• [TASK OBJECTIVE]
The data below should be restated word for word, with every picture omitted.

• [RECORDS TO USE]
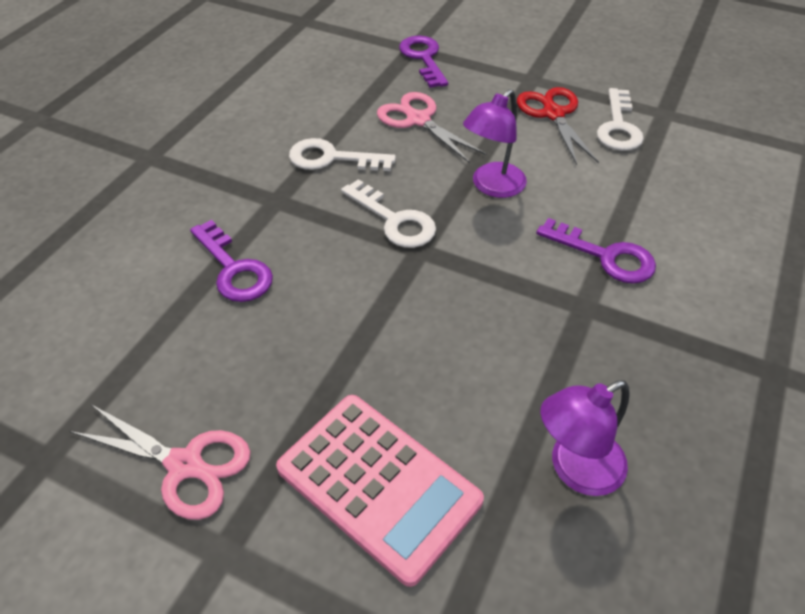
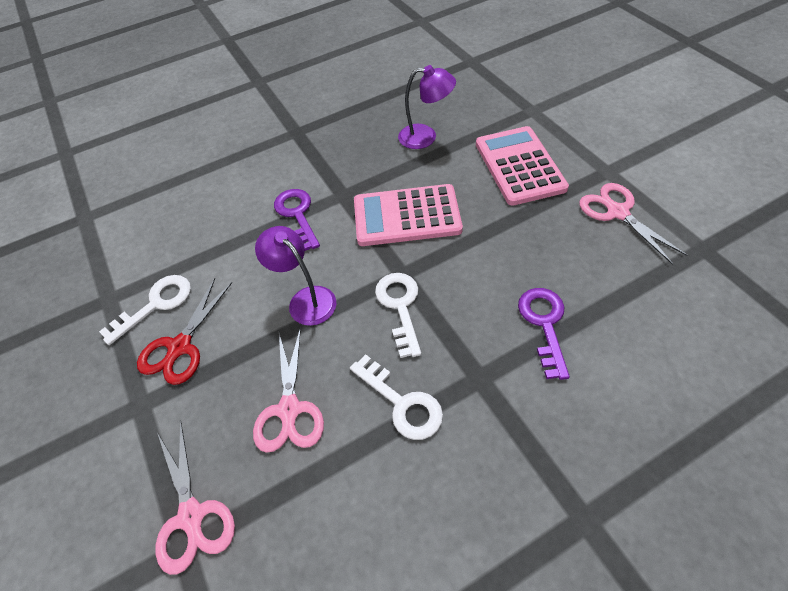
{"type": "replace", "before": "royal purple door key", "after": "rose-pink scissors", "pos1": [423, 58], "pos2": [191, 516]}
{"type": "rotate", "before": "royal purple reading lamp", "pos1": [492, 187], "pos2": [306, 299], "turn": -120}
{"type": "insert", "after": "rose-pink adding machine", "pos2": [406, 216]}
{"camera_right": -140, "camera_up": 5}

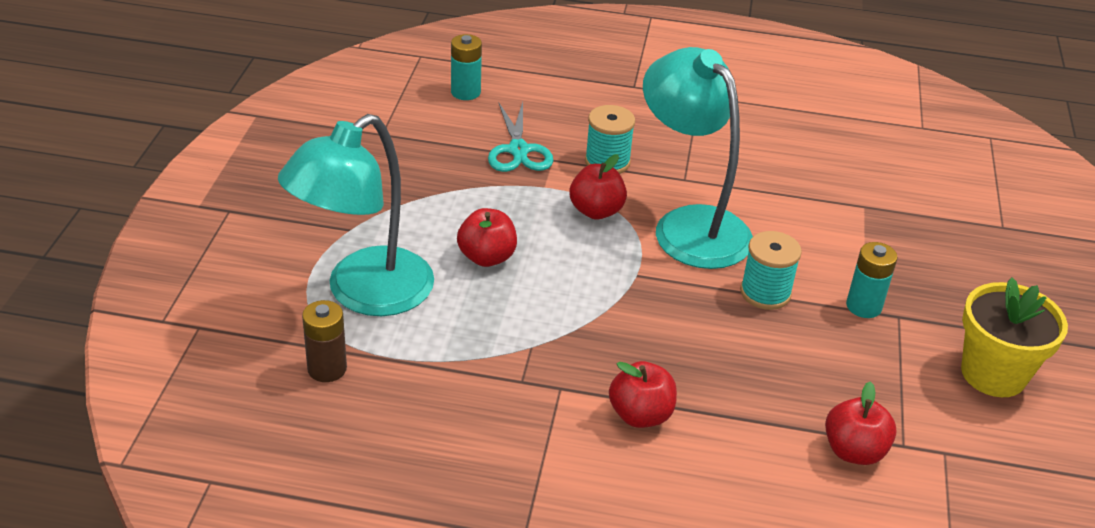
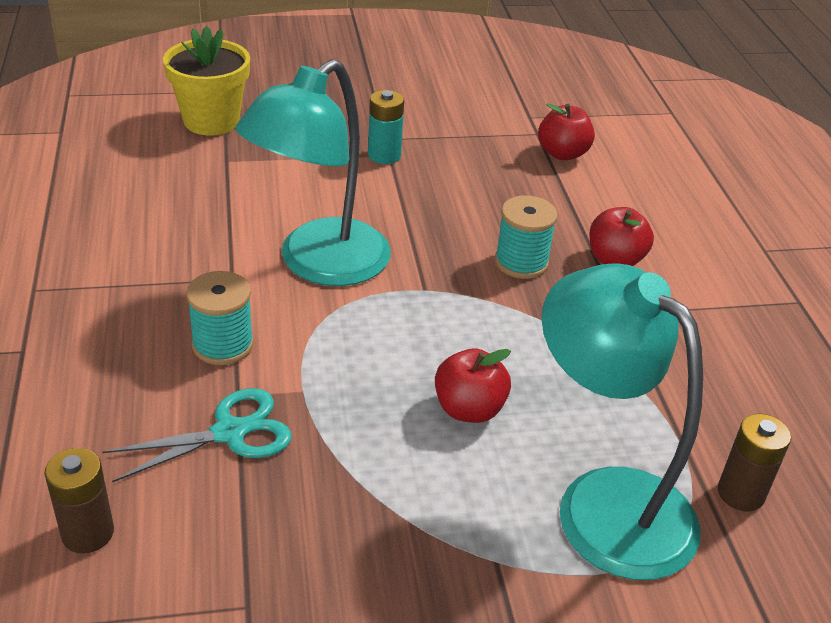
{"type": "recolor", "before": "turquoise AA battery", "after": "dark brown AA battery", "pos1": [465, 92], "pos2": [87, 533]}
{"type": "rotate", "before": "turquoise reading lamp", "pos1": [364, 294], "pos2": [605, 502], "turn": -150}
{"type": "delete", "before": "red toy apple", "pos1": [596, 211]}
{"type": "move", "before": "turquoise bobbin", "pos1": [765, 293], "pos2": [521, 262]}
{"type": "move", "before": "yellow potted plant", "pos1": [993, 374], "pos2": [211, 121]}
{"camera_right": -110, "camera_up": 0}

• [EXERCISE RESPONSE]
{"type": "replace", "before": "royal purple door key", "after": "rose-pink scissors", "pos1": [423, 58], "pos2": [191, 516]}
{"type": "rotate", "before": "royal purple reading lamp", "pos1": [492, 187], "pos2": [306, 299], "turn": -120}
{"type": "insert", "after": "rose-pink adding machine", "pos2": [406, 216]}
{"camera_right": -140, "camera_up": 5}

{"type": "recolor", "before": "turquoise AA battery", "after": "dark brown AA battery", "pos1": [465, 92], "pos2": [87, 533]}
{"type": "rotate", "before": "turquoise reading lamp", "pos1": [364, 294], "pos2": [605, 502], "turn": -150}
{"type": "delete", "before": "red toy apple", "pos1": [596, 211]}
{"type": "move", "before": "turquoise bobbin", "pos1": [765, 293], "pos2": [521, 262]}
{"type": "move", "before": "yellow potted plant", "pos1": [993, 374], "pos2": [211, 121]}
{"camera_right": -110, "camera_up": 0}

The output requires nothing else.